◆ **Records from a dataset**:
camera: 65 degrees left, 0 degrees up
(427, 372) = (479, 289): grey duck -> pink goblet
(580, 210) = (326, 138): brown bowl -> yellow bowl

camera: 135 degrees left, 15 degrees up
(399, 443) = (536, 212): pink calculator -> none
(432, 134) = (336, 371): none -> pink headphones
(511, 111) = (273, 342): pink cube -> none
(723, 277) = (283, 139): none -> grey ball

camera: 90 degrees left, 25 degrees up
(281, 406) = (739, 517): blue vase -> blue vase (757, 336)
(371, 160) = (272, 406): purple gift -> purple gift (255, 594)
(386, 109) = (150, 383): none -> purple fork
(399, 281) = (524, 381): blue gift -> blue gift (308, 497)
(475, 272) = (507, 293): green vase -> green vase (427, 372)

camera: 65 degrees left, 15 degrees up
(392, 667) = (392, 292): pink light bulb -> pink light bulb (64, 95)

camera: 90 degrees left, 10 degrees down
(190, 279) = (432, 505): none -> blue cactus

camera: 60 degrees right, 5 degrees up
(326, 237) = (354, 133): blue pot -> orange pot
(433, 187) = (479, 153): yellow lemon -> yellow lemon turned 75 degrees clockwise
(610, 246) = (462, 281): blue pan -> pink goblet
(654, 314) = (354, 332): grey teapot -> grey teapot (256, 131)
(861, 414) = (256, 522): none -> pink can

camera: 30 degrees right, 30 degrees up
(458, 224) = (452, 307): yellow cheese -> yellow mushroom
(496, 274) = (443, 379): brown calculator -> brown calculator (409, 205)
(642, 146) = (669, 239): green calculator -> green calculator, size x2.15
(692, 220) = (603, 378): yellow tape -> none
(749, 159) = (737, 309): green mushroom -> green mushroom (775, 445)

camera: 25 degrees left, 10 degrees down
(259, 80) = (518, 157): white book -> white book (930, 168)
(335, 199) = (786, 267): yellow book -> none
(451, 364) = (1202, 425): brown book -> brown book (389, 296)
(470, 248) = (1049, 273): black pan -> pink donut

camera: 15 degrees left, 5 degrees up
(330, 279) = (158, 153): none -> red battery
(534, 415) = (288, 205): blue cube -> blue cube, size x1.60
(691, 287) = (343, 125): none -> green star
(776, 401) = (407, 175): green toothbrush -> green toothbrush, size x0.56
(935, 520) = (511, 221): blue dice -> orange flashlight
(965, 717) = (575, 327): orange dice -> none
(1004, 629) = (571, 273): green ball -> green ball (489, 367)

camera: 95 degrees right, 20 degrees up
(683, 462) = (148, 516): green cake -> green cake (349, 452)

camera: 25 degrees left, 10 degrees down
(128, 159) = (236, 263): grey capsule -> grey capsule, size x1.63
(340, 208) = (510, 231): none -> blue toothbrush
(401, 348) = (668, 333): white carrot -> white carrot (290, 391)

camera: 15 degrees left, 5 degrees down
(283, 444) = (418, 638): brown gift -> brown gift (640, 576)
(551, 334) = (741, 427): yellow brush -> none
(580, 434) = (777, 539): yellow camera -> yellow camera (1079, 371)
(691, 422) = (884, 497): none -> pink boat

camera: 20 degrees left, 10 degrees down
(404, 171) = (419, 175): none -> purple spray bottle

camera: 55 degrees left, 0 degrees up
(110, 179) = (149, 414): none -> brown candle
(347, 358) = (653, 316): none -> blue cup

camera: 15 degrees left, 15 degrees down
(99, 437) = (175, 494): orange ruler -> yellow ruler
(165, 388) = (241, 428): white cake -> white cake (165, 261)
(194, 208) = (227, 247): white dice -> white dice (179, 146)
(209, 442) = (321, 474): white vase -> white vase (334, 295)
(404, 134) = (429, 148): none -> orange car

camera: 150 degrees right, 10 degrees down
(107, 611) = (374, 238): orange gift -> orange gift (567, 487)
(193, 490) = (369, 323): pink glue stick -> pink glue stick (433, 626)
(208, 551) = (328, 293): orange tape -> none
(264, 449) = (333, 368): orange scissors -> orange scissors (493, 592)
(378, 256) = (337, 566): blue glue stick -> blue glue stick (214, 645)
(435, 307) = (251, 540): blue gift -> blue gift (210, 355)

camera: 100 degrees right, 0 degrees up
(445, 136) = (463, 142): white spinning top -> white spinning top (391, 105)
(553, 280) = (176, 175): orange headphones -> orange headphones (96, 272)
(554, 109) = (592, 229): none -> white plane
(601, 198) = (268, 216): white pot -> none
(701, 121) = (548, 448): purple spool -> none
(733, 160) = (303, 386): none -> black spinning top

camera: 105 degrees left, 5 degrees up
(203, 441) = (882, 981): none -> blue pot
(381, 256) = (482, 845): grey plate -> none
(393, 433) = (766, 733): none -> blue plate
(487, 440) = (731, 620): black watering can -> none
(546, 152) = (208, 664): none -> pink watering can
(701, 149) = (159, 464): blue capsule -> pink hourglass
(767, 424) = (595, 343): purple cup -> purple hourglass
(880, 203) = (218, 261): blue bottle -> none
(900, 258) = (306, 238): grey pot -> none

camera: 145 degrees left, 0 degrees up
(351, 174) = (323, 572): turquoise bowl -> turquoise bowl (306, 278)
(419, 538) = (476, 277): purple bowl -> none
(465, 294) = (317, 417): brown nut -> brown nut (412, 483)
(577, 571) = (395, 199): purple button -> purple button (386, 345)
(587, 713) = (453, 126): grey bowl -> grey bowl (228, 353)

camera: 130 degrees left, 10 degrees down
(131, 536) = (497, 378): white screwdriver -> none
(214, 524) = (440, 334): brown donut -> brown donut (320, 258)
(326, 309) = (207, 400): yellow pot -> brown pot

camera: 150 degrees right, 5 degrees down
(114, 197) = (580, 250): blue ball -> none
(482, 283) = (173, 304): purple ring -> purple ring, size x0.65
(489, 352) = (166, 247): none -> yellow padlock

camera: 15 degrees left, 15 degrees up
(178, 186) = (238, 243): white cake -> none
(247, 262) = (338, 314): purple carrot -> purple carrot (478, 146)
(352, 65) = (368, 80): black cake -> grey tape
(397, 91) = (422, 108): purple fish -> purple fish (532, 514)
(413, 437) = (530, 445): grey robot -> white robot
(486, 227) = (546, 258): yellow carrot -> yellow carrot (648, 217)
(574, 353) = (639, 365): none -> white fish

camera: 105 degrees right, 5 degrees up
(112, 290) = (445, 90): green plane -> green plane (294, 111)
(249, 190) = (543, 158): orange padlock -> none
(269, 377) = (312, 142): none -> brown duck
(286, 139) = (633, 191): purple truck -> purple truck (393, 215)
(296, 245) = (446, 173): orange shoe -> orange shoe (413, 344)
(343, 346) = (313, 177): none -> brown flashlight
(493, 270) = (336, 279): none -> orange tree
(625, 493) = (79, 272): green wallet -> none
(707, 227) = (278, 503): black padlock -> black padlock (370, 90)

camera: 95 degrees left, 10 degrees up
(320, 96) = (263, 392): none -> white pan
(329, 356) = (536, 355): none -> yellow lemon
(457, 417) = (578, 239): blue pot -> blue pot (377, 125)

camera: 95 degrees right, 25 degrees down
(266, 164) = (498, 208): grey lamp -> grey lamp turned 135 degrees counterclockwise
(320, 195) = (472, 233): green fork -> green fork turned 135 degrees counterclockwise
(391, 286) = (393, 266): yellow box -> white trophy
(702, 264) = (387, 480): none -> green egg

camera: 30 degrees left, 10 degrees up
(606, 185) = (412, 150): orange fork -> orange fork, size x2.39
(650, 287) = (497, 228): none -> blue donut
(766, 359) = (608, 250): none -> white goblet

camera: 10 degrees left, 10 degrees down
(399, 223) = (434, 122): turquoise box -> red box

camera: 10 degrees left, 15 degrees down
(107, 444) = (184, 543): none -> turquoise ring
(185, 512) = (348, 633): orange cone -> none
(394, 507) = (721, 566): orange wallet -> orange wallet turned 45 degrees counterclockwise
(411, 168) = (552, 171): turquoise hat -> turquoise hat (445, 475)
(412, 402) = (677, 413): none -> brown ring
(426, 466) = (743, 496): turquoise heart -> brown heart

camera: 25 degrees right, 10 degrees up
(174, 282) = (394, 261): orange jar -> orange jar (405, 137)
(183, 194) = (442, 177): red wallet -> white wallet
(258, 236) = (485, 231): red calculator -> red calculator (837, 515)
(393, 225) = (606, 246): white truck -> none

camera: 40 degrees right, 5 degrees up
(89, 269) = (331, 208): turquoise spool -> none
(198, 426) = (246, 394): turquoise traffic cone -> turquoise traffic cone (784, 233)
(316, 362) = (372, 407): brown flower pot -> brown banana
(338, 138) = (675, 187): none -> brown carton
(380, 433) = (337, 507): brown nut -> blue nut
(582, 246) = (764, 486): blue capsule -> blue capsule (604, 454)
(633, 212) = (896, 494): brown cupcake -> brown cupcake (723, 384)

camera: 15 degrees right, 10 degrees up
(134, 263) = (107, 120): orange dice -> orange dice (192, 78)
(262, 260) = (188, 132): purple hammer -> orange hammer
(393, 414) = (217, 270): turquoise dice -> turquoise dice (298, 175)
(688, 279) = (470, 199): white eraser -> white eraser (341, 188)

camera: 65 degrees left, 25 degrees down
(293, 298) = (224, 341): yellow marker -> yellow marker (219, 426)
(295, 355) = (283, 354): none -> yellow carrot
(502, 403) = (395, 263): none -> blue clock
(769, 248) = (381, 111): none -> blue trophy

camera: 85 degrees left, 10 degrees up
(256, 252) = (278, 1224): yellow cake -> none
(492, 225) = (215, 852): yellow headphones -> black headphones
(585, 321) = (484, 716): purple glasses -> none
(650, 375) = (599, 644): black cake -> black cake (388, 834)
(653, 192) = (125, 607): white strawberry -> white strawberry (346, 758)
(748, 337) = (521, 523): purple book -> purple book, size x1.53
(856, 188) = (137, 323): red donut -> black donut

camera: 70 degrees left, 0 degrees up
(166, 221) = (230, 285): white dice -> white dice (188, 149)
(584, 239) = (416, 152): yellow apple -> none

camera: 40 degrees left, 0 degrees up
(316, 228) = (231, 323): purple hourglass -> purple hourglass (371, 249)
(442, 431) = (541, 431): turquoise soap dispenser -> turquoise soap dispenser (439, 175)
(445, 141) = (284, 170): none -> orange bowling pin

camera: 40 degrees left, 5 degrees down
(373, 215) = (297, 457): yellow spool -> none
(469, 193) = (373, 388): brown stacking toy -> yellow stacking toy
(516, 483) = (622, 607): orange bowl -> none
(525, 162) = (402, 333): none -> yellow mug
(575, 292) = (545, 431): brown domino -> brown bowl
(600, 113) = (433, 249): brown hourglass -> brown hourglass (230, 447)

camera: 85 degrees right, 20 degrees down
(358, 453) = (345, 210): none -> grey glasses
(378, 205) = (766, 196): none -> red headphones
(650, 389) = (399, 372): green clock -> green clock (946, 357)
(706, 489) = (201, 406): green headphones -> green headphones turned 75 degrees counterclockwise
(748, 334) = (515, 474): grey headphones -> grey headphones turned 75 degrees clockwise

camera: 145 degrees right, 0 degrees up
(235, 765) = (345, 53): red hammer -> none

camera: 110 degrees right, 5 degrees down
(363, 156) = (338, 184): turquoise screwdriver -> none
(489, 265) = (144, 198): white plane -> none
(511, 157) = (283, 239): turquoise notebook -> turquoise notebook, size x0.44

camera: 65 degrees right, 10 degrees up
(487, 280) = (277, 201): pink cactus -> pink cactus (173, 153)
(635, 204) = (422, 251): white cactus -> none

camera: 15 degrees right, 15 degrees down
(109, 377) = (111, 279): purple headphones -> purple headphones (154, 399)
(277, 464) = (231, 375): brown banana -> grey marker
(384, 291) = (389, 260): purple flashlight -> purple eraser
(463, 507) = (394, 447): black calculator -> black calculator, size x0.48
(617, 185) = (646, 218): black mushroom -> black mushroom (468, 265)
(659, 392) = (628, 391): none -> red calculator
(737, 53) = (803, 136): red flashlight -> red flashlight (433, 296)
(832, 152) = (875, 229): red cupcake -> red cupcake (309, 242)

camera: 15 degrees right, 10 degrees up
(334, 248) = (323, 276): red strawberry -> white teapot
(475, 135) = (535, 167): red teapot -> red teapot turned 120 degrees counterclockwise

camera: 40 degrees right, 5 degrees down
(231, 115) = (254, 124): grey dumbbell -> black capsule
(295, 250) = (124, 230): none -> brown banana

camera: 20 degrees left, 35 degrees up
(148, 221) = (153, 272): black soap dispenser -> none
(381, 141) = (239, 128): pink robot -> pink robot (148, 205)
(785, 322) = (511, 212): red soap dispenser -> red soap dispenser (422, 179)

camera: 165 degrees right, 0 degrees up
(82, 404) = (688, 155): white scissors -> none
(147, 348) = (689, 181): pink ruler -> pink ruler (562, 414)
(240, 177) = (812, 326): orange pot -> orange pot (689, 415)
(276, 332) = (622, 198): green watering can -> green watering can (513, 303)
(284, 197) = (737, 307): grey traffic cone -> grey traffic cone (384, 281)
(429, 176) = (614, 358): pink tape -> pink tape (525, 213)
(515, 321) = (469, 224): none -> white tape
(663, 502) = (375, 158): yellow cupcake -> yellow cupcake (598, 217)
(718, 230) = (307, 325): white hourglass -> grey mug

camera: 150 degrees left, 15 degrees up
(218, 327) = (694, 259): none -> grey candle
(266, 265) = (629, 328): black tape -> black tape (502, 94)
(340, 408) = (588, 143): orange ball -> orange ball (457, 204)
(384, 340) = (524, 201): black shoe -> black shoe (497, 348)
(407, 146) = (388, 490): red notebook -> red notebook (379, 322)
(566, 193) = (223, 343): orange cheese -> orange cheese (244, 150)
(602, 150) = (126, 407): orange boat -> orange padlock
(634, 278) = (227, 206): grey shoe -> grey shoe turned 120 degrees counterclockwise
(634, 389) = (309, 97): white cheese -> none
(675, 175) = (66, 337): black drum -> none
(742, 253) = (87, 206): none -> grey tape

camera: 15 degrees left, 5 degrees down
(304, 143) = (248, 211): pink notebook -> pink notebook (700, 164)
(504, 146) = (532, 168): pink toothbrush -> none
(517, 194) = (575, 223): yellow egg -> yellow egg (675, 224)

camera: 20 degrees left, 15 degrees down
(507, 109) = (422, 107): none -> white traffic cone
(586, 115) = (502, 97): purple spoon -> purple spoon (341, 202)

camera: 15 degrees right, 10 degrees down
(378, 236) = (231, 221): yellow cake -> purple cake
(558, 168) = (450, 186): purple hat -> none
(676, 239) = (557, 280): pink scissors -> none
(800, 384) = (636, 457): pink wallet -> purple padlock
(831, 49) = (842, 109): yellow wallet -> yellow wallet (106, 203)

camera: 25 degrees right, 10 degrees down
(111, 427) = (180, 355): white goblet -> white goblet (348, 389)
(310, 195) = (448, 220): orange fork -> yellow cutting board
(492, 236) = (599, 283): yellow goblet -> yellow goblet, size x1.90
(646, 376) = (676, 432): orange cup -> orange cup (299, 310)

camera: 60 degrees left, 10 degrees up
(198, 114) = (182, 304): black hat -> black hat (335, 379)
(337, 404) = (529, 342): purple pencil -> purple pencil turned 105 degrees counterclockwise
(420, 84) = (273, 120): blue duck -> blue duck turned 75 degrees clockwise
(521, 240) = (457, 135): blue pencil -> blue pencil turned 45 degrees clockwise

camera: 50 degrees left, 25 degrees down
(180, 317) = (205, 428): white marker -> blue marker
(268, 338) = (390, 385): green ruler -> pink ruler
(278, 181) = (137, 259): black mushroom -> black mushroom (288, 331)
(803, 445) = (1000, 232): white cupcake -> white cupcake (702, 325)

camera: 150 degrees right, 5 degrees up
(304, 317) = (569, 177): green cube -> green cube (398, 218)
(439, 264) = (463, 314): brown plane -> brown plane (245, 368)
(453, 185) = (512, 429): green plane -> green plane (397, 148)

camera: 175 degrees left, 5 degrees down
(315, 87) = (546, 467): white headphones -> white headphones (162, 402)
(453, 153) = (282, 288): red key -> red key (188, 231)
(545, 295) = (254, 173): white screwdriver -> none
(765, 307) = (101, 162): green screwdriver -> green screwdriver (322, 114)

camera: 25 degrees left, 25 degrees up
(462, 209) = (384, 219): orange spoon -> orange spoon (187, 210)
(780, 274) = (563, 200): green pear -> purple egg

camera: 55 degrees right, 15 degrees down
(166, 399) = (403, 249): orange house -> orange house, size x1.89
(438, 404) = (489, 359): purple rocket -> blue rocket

◆ **DESCRIPTION OF THE TASK**: Your answer should consist solely of the lines above from the line with "(492, 225) = (215, 852): yellow" to the line with "camera: 15 degrees right, 15 degrees down", both included, reproduced exactly.

◆ **EXERCISE RESPONSE**:
(492, 225) = (215, 852): yellow headphones -> black headphones
(585, 321) = (484, 716): purple glasses -> none
(650, 375) = (599, 644): black cake -> black cake (388, 834)
(653, 192) = (125, 607): white strawberry -> white strawberry (346, 758)
(748, 337) = (521, 523): purple book -> purple book, size x1.53
(856, 188) = (137, 323): red donut -> black donut

camera: 70 degrees left, 0 degrees up
(166, 221) = (230, 285): white dice -> white dice (188, 149)
(584, 239) = (416, 152): yellow apple -> none

camera: 40 degrees left, 0 degrees up
(316, 228) = (231, 323): purple hourglass -> purple hourglass (371, 249)
(442, 431) = (541, 431): turquoise soap dispenser -> turquoise soap dispenser (439, 175)
(445, 141) = (284, 170): none -> orange bowling pin

camera: 40 degrees left, 5 degrees down
(373, 215) = (297, 457): yellow spool -> none
(469, 193) = (373, 388): brown stacking toy -> yellow stacking toy
(516, 483) = (622, 607): orange bowl -> none
(525, 162) = (402, 333): none -> yellow mug
(575, 292) = (545, 431): brown domino -> brown bowl
(600, 113) = (433, 249): brown hourglass -> brown hourglass (230, 447)

camera: 85 degrees right, 20 degrees down
(358, 453) = (345, 210): none -> grey glasses
(378, 205) = (766, 196): none -> red headphones
(650, 389) = (399, 372): green clock -> green clock (946, 357)
(706, 489) = (201, 406): green headphones -> green headphones turned 75 degrees counterclockwise
(748, 334) = (515, 474): grey headphones -> grey headphones turned 75 degrees clockwise

camera: 145 degrees right, 0 degrees up
(235, 765) = (345, 53): red hammer -> none

camera: 110 degrees right, 5 degrees down
(363, 156) = (338, 184): turquoise screwdriver -> none
(489, 265) = (144, 198): white plane -> none
(511, 157) = (283, 239): turquoise notebook -> turquoise notebook, size x0.44

camera: 65 degrees right, 10 degrees up
(487, 280) = (277, 201): pink cactus -> pink cactus (173, 153)
(635, 204) = (422, 251): white cactus -> none

camera: 15 degrees right, 15 degrees down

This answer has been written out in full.